INSTRUCTION –
Extract from the records every line that contains the string "clef".

EXERCISE DATA –
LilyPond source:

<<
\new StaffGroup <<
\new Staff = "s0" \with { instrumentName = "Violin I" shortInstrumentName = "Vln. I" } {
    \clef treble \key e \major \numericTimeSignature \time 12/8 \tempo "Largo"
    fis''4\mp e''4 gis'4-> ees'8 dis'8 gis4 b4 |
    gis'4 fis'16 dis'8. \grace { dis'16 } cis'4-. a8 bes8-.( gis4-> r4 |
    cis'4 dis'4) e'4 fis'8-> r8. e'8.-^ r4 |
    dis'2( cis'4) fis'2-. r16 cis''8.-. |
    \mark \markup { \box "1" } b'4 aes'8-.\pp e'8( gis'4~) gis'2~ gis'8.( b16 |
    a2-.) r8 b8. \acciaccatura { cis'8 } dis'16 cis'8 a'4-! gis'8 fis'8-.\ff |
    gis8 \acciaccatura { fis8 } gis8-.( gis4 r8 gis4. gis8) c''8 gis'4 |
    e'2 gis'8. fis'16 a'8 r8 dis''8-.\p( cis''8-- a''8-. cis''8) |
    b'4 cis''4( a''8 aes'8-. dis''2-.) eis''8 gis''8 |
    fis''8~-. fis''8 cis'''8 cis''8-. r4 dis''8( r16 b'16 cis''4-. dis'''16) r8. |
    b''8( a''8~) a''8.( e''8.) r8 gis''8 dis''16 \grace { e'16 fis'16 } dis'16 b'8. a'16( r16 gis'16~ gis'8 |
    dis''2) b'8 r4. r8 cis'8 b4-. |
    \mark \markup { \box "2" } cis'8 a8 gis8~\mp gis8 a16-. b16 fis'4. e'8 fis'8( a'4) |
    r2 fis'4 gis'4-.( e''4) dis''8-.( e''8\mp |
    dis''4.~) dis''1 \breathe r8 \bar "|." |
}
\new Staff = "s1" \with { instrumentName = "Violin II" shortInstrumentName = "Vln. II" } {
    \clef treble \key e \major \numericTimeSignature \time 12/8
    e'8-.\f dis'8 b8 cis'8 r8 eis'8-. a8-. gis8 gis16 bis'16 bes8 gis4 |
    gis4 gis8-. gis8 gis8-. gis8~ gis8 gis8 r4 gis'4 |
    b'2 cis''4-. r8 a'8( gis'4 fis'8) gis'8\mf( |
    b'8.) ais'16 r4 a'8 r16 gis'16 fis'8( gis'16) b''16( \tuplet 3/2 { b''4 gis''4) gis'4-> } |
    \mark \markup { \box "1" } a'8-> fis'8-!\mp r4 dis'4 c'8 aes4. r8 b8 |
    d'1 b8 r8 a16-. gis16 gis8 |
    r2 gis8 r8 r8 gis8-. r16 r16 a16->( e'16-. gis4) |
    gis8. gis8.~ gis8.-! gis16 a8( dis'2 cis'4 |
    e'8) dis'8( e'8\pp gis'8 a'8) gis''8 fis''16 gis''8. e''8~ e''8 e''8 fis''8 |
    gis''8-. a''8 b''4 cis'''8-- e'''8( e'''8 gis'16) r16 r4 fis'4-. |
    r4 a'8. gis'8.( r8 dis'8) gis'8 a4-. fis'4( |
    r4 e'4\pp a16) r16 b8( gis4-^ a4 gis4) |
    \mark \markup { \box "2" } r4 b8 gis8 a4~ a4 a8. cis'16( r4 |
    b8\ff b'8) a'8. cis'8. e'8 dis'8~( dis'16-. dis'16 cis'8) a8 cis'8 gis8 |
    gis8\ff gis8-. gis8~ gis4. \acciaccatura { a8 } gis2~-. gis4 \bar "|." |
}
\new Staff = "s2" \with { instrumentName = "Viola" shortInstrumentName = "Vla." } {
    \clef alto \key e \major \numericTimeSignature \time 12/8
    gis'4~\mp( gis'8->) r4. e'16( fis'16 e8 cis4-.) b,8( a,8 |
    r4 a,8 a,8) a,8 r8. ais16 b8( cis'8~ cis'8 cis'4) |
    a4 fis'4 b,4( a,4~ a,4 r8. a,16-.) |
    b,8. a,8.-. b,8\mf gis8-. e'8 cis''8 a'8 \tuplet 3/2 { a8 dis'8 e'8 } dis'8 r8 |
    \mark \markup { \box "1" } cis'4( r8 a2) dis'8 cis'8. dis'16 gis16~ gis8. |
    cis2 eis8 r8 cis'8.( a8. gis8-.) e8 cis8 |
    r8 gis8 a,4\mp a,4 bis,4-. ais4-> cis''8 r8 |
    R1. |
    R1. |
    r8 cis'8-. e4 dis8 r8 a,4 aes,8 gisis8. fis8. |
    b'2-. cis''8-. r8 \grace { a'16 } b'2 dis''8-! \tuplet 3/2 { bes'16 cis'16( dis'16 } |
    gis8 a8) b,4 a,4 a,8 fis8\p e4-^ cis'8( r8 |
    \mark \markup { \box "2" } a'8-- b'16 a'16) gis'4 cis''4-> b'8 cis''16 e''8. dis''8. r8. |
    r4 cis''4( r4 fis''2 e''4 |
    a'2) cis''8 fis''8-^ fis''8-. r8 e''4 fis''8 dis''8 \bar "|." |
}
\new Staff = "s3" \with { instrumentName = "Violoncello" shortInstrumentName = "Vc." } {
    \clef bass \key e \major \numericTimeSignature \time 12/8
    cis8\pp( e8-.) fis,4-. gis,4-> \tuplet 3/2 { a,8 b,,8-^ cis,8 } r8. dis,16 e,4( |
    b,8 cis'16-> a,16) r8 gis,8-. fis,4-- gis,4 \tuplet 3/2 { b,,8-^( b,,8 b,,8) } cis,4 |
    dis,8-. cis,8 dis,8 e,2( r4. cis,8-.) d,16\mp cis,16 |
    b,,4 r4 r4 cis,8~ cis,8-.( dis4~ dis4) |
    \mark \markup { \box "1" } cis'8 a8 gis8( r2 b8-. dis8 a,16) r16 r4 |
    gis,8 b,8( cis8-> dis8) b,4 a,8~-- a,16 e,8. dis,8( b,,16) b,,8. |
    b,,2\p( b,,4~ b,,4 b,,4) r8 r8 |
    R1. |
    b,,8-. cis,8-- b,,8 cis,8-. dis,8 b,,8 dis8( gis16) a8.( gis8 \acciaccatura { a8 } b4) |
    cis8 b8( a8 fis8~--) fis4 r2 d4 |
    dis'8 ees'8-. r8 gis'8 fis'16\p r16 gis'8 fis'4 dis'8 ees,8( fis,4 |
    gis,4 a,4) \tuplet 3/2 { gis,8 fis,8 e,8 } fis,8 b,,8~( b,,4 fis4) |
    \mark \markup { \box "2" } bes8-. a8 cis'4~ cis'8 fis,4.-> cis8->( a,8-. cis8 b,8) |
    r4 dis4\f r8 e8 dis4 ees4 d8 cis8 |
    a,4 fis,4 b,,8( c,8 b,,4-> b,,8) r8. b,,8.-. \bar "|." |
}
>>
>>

TASK RESPONSE –
    \clef treble \key e \major \numericTimeSignature \time 12/8 \tempo "Largo"
    \clef treble \key e \major \numericTimeSignature \time 12/8
    \clef alto \key e \major \numericTimeSignature \time 12/8
    \clef bass \key e \major \numericTimeSignature \time 12/8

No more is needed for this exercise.